Exercise instructions -
Find every line in the records that holds the string "left". Copy each one.

Provided information -
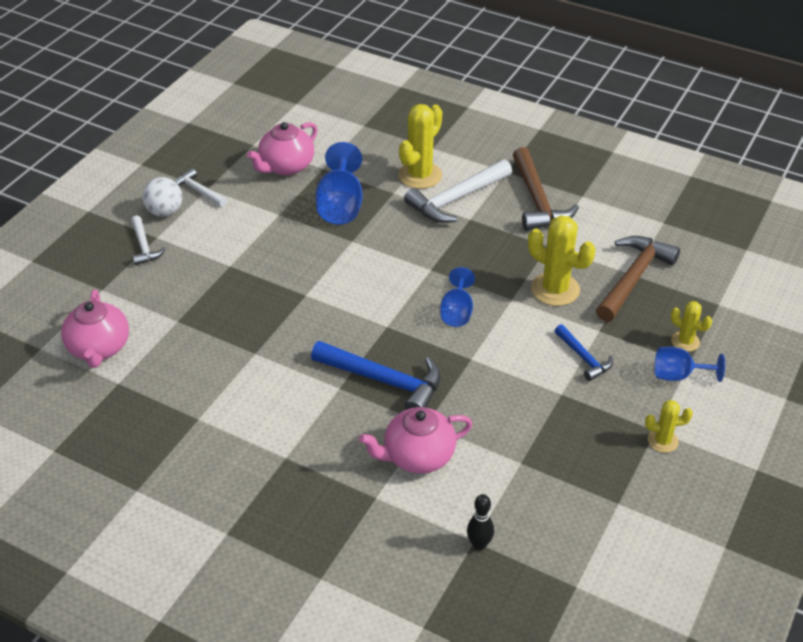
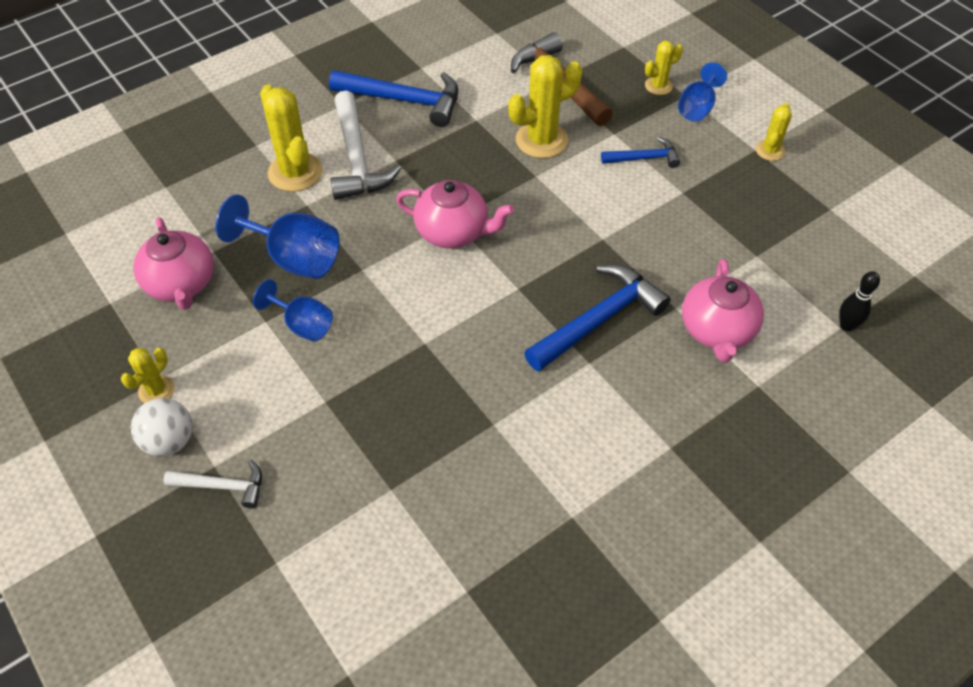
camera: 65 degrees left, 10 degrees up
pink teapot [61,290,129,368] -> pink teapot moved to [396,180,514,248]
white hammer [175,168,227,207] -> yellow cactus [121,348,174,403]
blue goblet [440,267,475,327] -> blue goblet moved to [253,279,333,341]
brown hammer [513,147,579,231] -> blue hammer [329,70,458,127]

---

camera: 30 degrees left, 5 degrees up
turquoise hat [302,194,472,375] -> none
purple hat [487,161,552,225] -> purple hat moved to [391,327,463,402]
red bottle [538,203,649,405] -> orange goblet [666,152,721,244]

Solution -
camera: 65 degrees left, 10 degrees up
camera: 30 degrees left, 5 degrees up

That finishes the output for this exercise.